Scene difference descriptions

::::

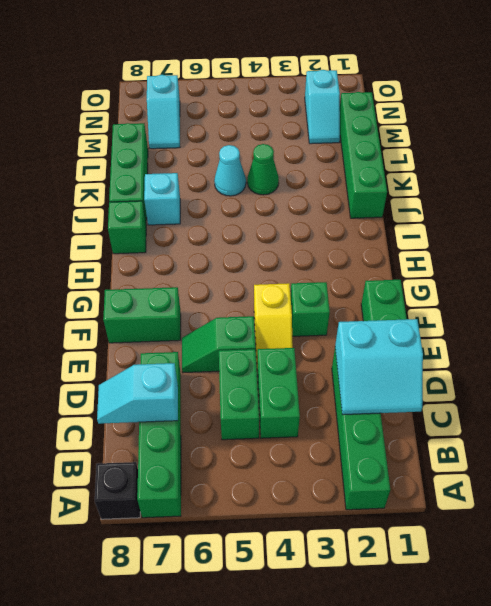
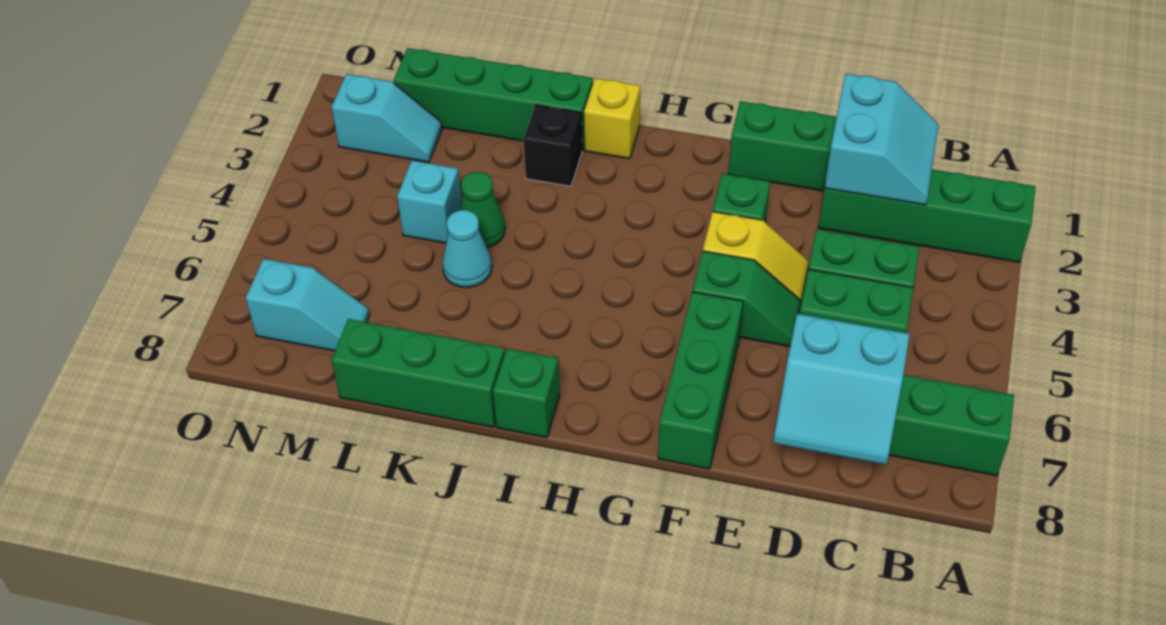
black 1x1 brick [95,462,140,519] -> black 1x1 brick moved to [523,105,582,186]
cyan 1x2 slope [97,363,178,424] -> cyan 2x2 slope [773,314,910,465]
green 1x2 slope [182,316,256,373] -> green 1x2 slope turned to [692,251,801,346]
green 1x2 brick [103,287,181,343] -> green 1x3 brick [658,292,743,469]
none -> yellow 1x1 brick [584,78,640,159]
cyan 1x1 brick [144,173,180,225] -> cyan 1x1 brick moved to [397,161,461,243]

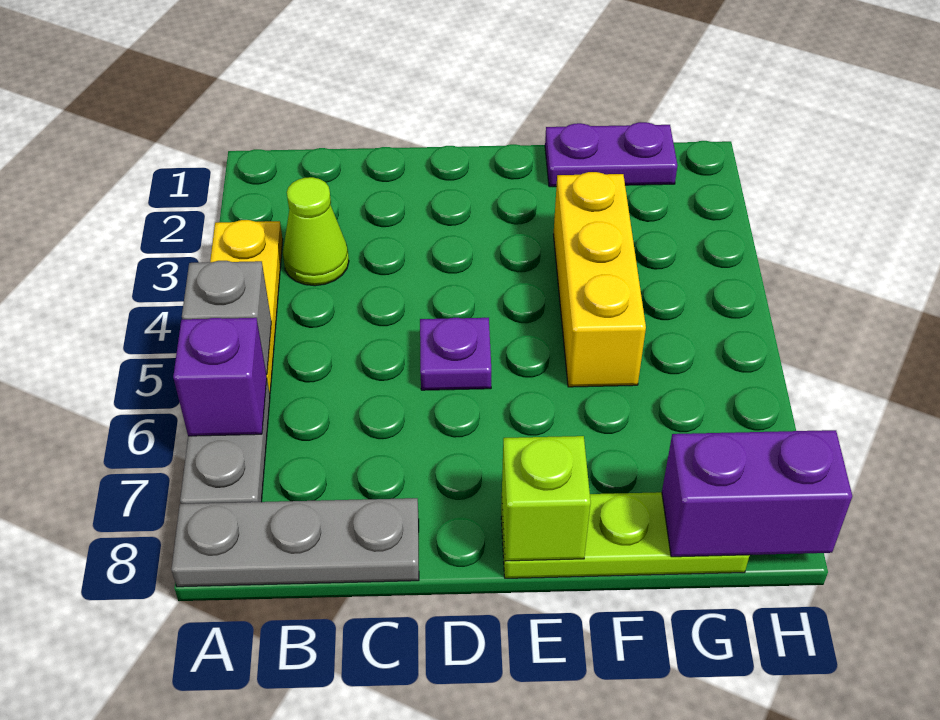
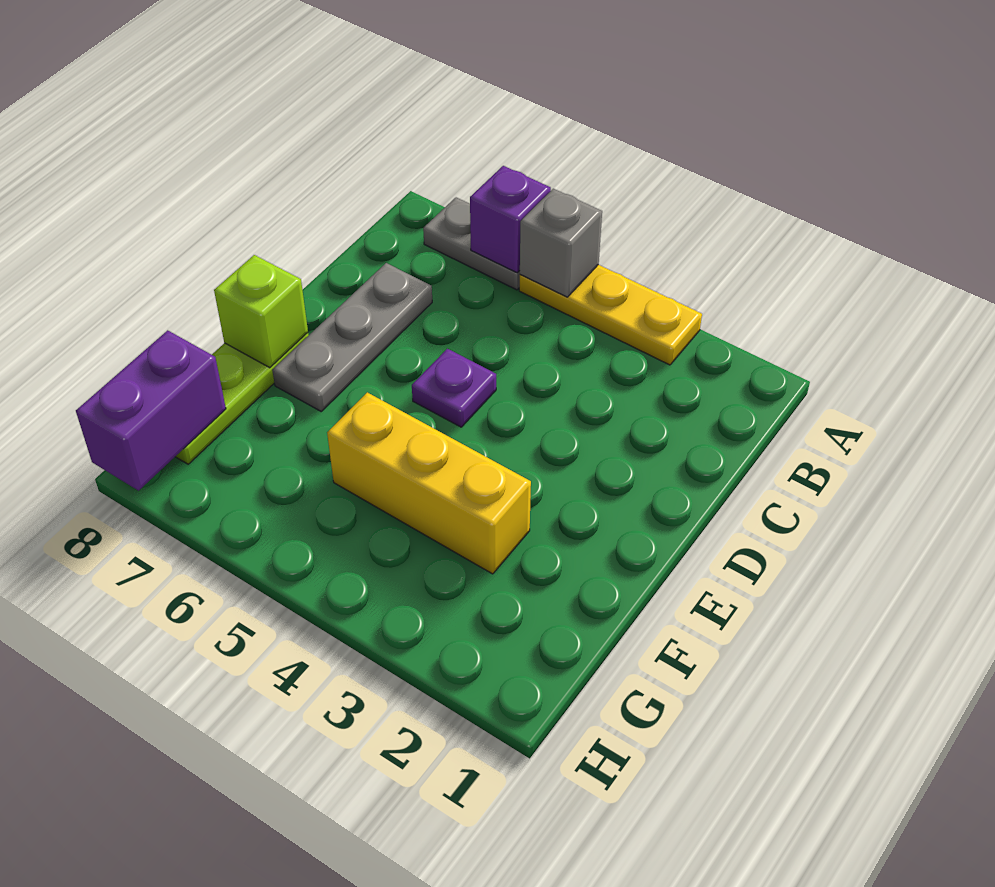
grey 1x3 plate [171,498,419,587] -> grey 1x3 plate moved to [272,263,432,411]
lime 1x1 cone [283,177,349,286] -> none
purple 1x2 plate [545,122,678,187] -> none

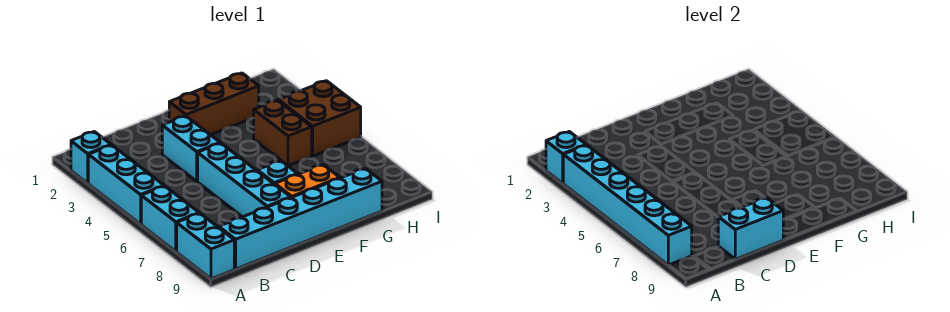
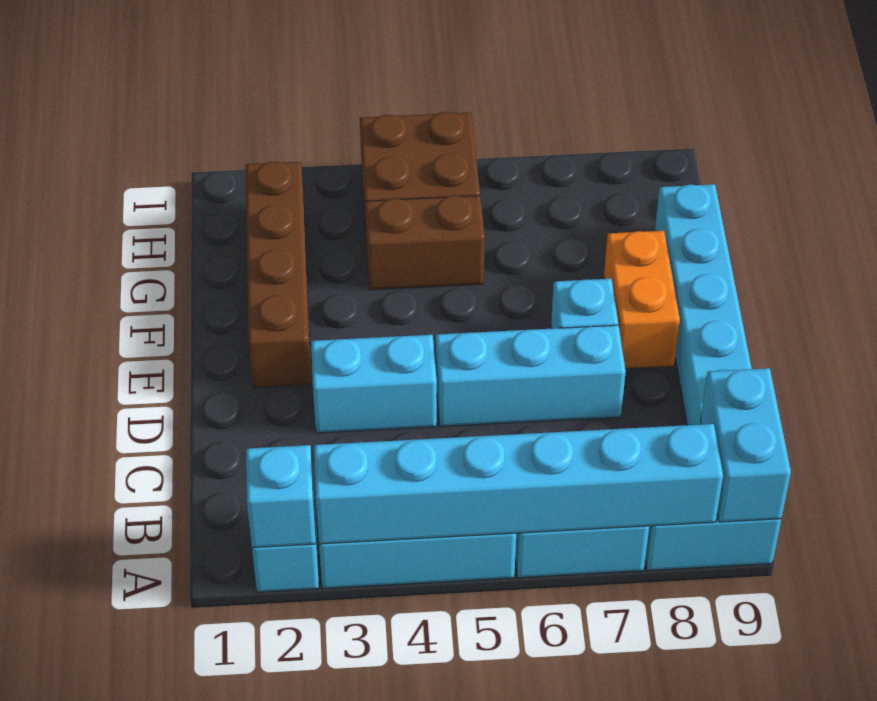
cyan 1x2 brick [718,198,783,259] -> cyan 1x2 brick moved to [701,368,791,522]
cyan 1x4 brick [198,143,291,217] -> cyan 1x3 brick [436,325,626,427]
brown 1x3 brick [169,73,259,135] -> brown 1x4 brick [245,162,311,388]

::::

* **Brief**: Write out the data above precisely. Pictures stay out.

* **Response box**:
black 1x1 brick [95,462,140,519] -> black 1x1 brick moved to [523,105,582,186]
cyan 1x2 slope [97,363,178,424] -> cyan 2x2 slope [773,314,910,465]
green 1x2 slope [182,316,256,373] -> green 1x2 slope turned to [692,251,801,346]
green 1x2 brick [103,287,181,343] -> green 1x3 brick [658,292,743,469]
none -> yellow 1x1 brick [584,78,640,159]
cyan 1x1 brick [144,173,180,225] -> cyan 1x1 brick moved to [397,161,461,243]

grey 1x3 plate [171,498,419,587] -> grey 1x3 plate moved to [272,263,432,411]
lime 1x1 cone [283,177,349,286] -> none
purple 1x2 plate [545,122,678,187] -> none

cyan 1x2 brick [718,198,783,259] -> cyan 1x2 brick moved to [701,368,791,522]
cyan 1x4 brick [198,143,291,217] -> cyan 1x3 brick [436,325,626,427]
brown 1x3 brick [169,73,259,135] -> brown 1x4 brick [245,162,311,388]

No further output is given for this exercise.